INSTRUCTIONS FOR THE TASK: Once the line holding "black dice: 3 -> 2" is found in the listing below, write it out and each later line exactly, up to and including the one holding "pink dice: 1 -> 0".

AVAILABLE RECORDS:
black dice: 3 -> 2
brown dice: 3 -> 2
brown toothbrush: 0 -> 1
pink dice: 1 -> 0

--

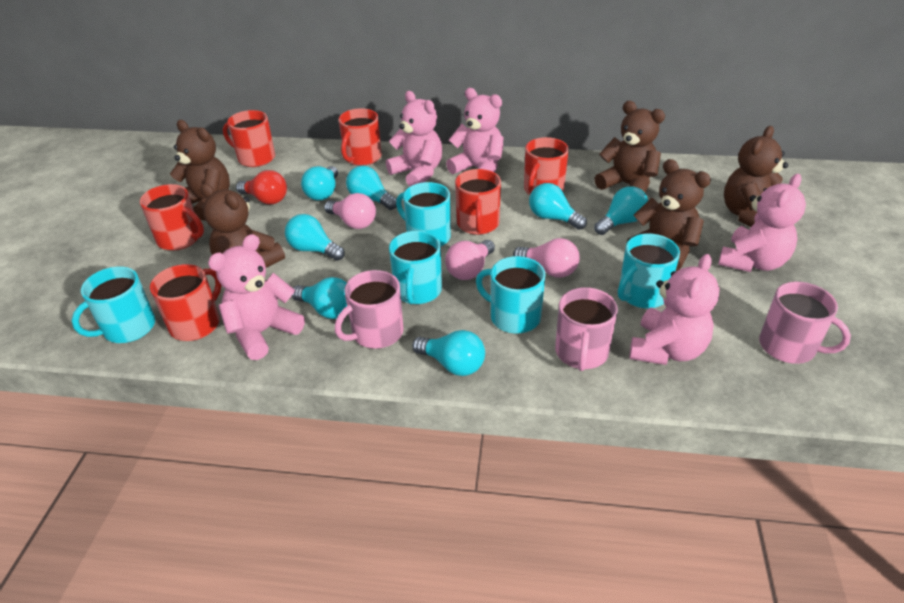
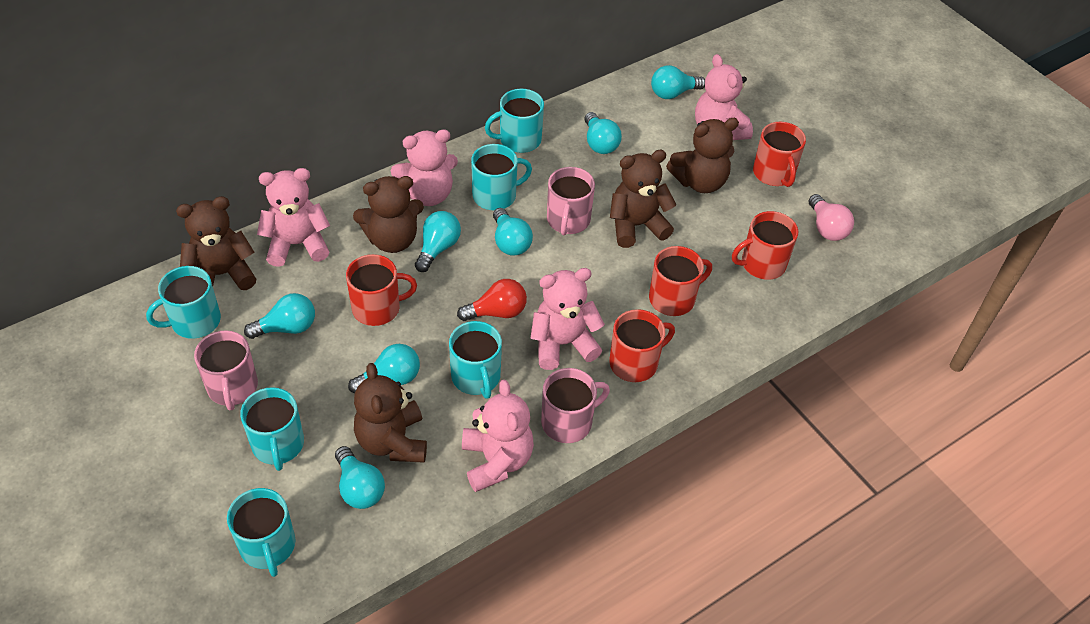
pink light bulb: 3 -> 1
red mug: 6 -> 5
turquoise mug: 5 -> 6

ANSWER:
black dice: 3 -> 2
brown dice: 3 -> 2
brown toothbrush: 0 -> 1
pink dice: 1 -> 0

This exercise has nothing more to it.